TASK ITEM
Copy all the records exactly, but keep the pictures out of your version.

DATA SHOWN
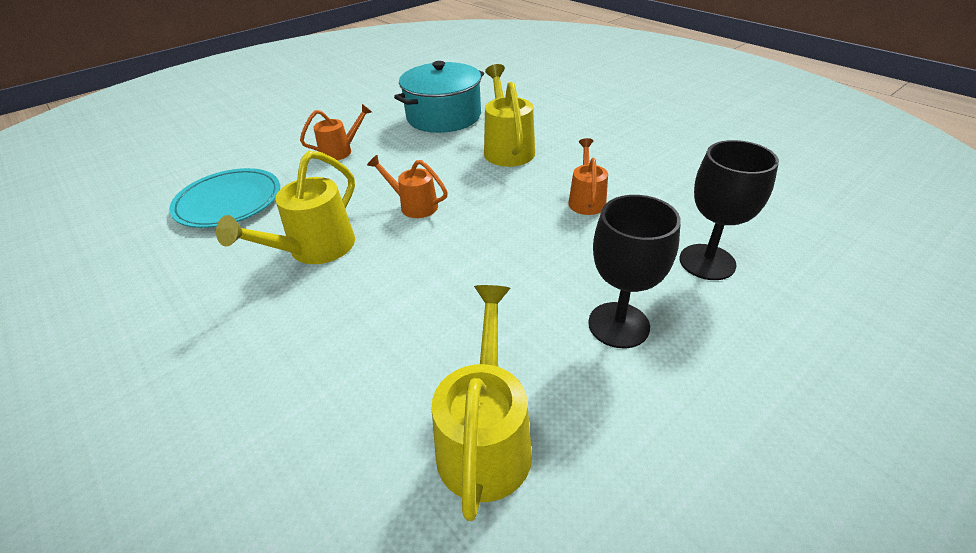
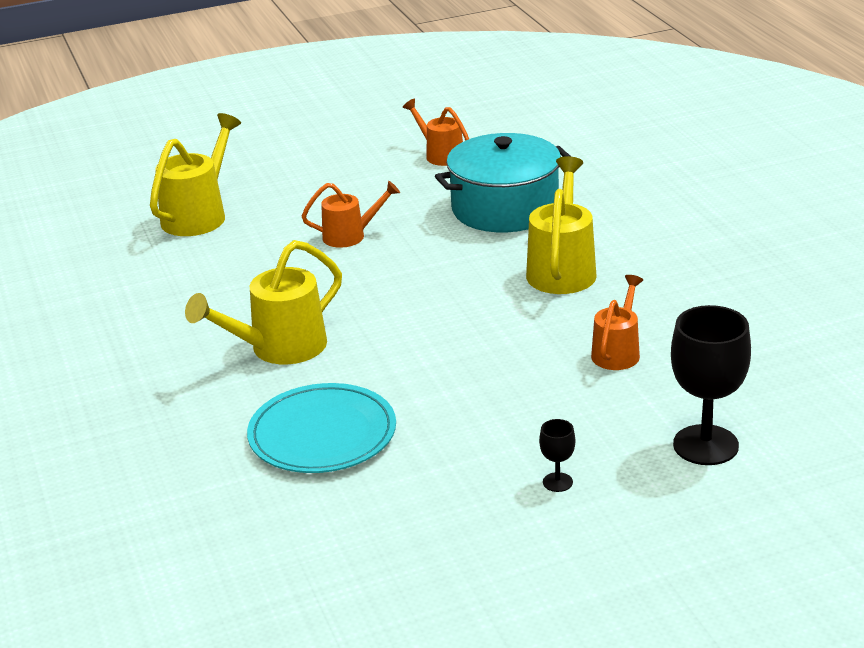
camera: 20 degrees right, 10 degrees down
(228, 201) = (202, 277): turquoise plate -> turquoise plate (322, 434)
(414, 205) = (408, 320): orange watering can -> orange watering can (440, 155)
(486, 438) = (372, 539): yellow watering can -> yellow watering can (199, 215)
(618, 325) = (557, 482): black goblet -> black goblet, size x0.45

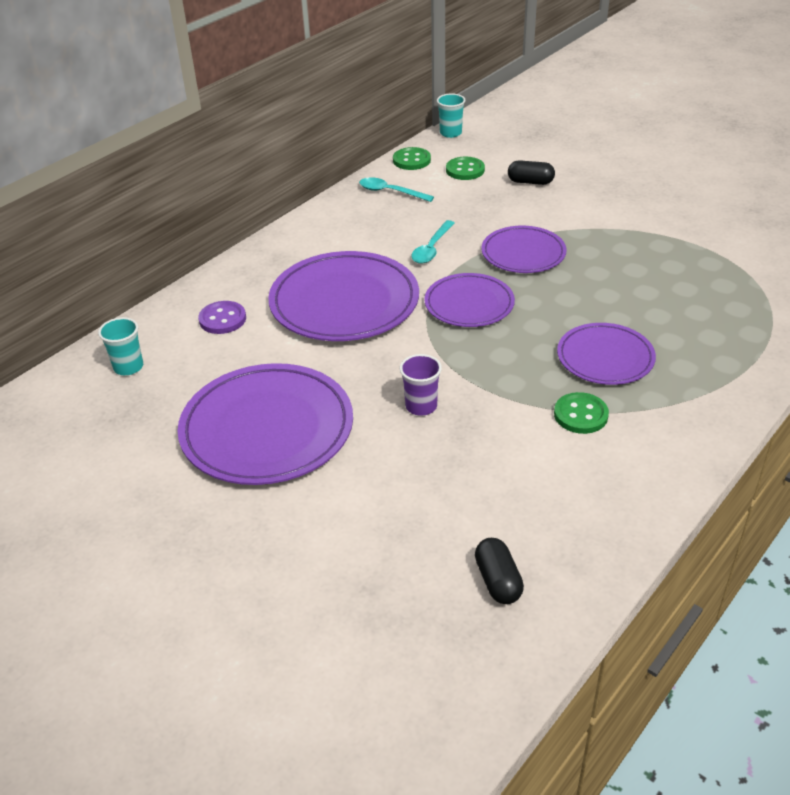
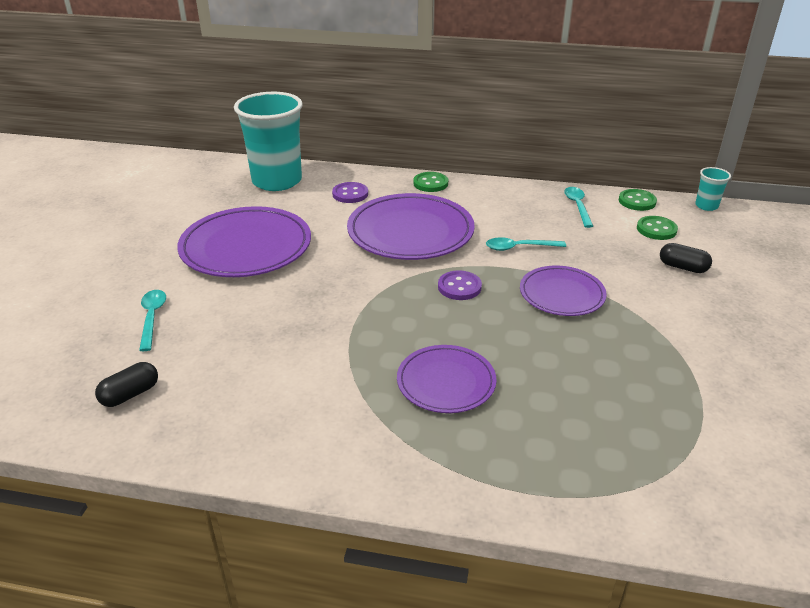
camera: 60 degrees right, 5 degrees down
(128, 367) = (277, 181): turquoise cup -> turquoise cup, size x2.37
(360, 539) = (152, 318): none -> turquoise spoon
(421, 406) = (310, 302): purple cup -> none
(469, 304) = (459, 287): purple plate -> purple button
(530, 182) = (682, 267): black capsule -> black capsule turned 45 degrees counterclockwise
(580, 415) = (353, 387): green button -> green button (430, 183)

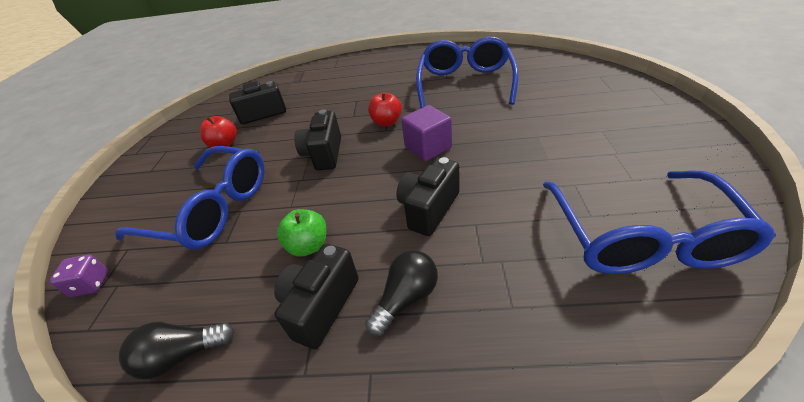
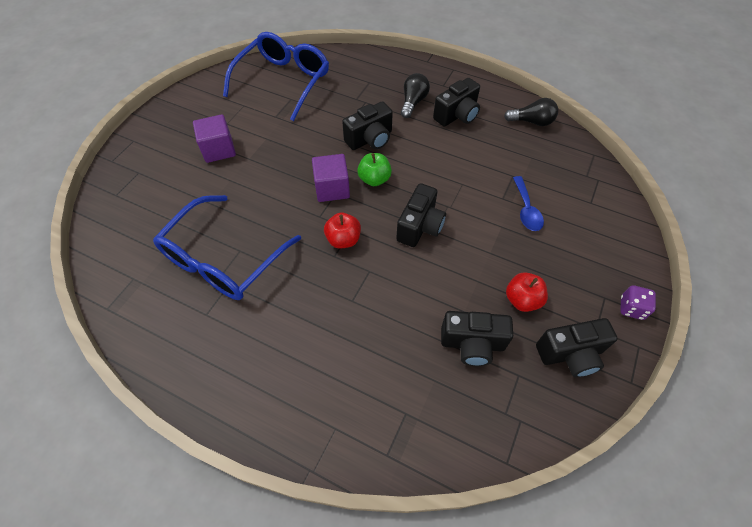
camera: 160 degrees left, 15 degrees up
(91, 284) = (606, 184): purple dice -> purple dice (631, 308)
(191, 132) = (570, 354): none -> black camera
(212, 209) = (526, 210): blue glasses -> blue spoon
(308, 246) = (455, 148): green apple -> green apple (374, 179)
(406, 298) = (413, 102): black light bulb -> black light bulb turned 135 degrees clockwise
(577, 130) = (219, 150): none -> purple cube

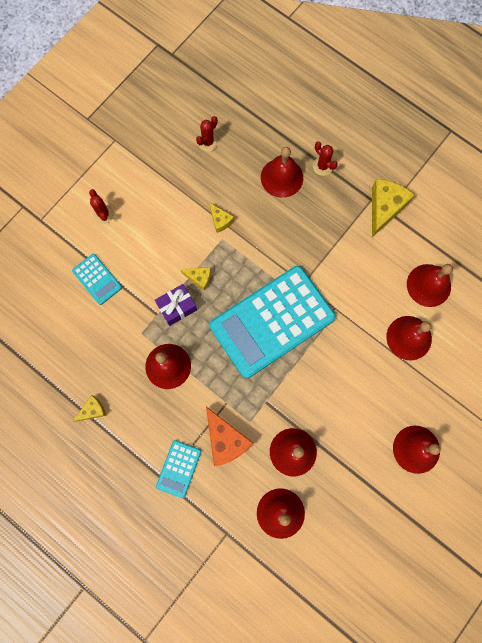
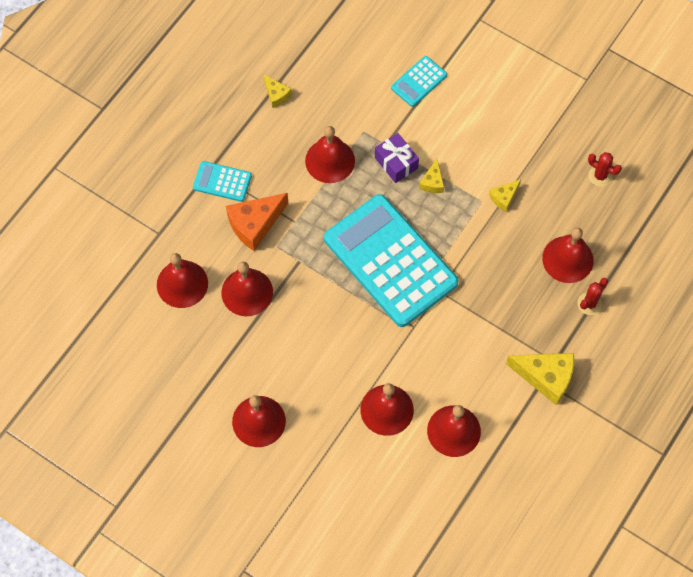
camera: 85 degrees right, 10 degrees down
(103, 214) = (494, 79): red cactus -> none

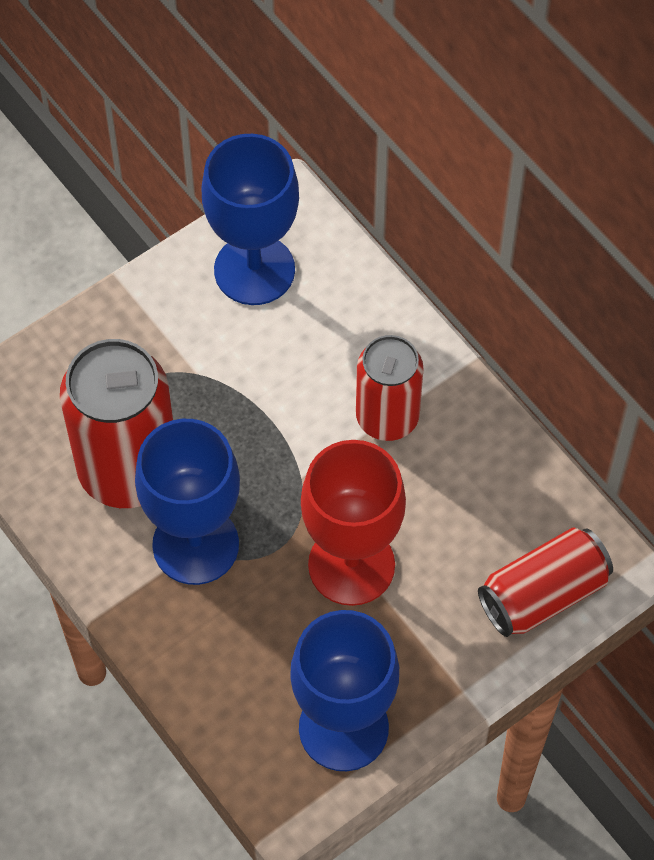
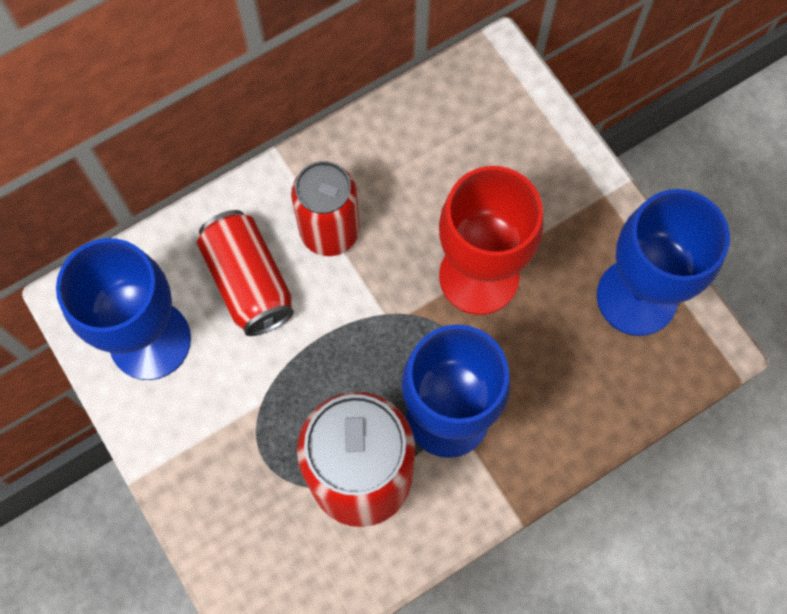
camera: 85 degrees left, 10 degrees up
(543, 594) = (517, 120): red can -> red can (248, 282)

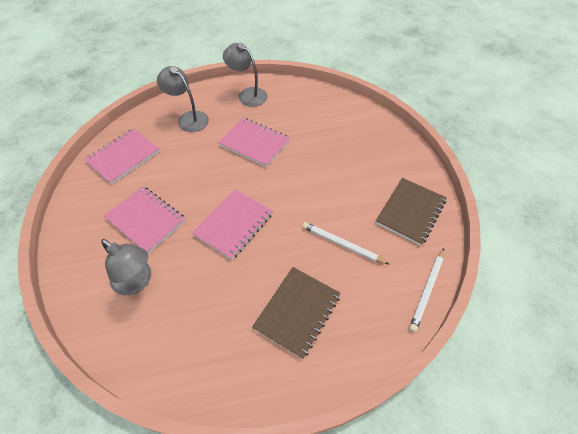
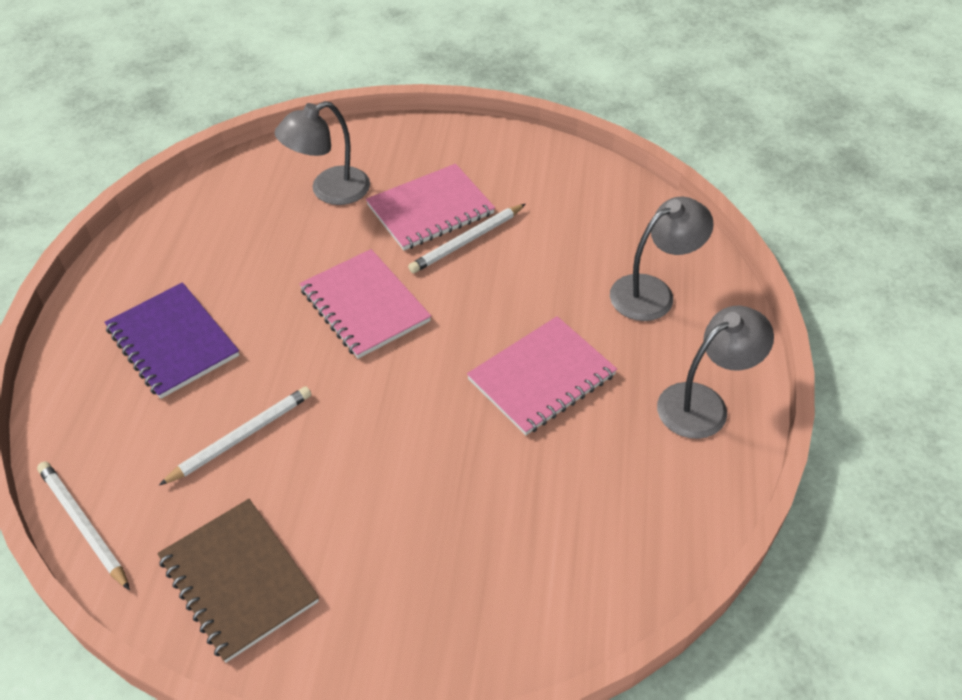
camera: 110 degrees right, 5 degrees down
(124, 157) = (579, 198): pink notebook -> none
(170, 195) = (467, 241): none -> white pencil
(297, 312) = (173, 342): brown notebook -> purple notebook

EXPECTED ANSWER
camera: 20 degrees right, 10 degrees down
(228, 201) = (202, 277): turquoise plate -> turquoise plate (322, 434)
(414, 205) = (408, 320): orange watering can -> orange watering can (440, 155)
(486, 438) = (372, 539): yellow watering can -> yellow watering can (199, 215)
(618, 325) = (557, 482): black goblet -> black goblet, size x0.45

camera: 60 degrees right, 5 degrees down
(128, 367) = (277, 181): turquoise cup -> turquoise cup, size x2.37
(360, 539) = (152, 318): none -> turquoise spoon
(421, 406) = (310, 302): purple cup -> none
(469, 304) = (459, 287): purple plate -> purple button
(530, 182) = (682, 267): black capsule -> black capsule turned 45 degrees counterclockwise
(580, 415) = (353, 387): green button -> green button (430, 183)

camera: 160 degrees left, 15 degrees up
(91, 284) = (606, 184): purple dice -> purple dice (631, 308)
(191, 132) = (570, 354): none -> black camera
(212, 209) = (526, 210): blue glasses -> blue spoon
(308, 246) = (455, 148): green apple -> green apple (374, 179)
(406, 298) = (413, 102): black light bulb -> black light bulb turned 135 degrees clockwise
(577, 130) = (219, 150): none -> purple cube

camera: 85 degrees right, 10 degrees down
(103, 214) = (494, 79): red cactus -> none

camera: 85 degrees left, 10 degrees up
(543, 594) = (517, 120): red can -> red can (248, 282)

camera: 110 degrees right, 5 degrees down
(124, 157) = (579, 198): pink notebook -> none
(170, 195) = (467, 241): none -> white pencil
(297, 312) = (173, 342): brown notebook -> purple notebook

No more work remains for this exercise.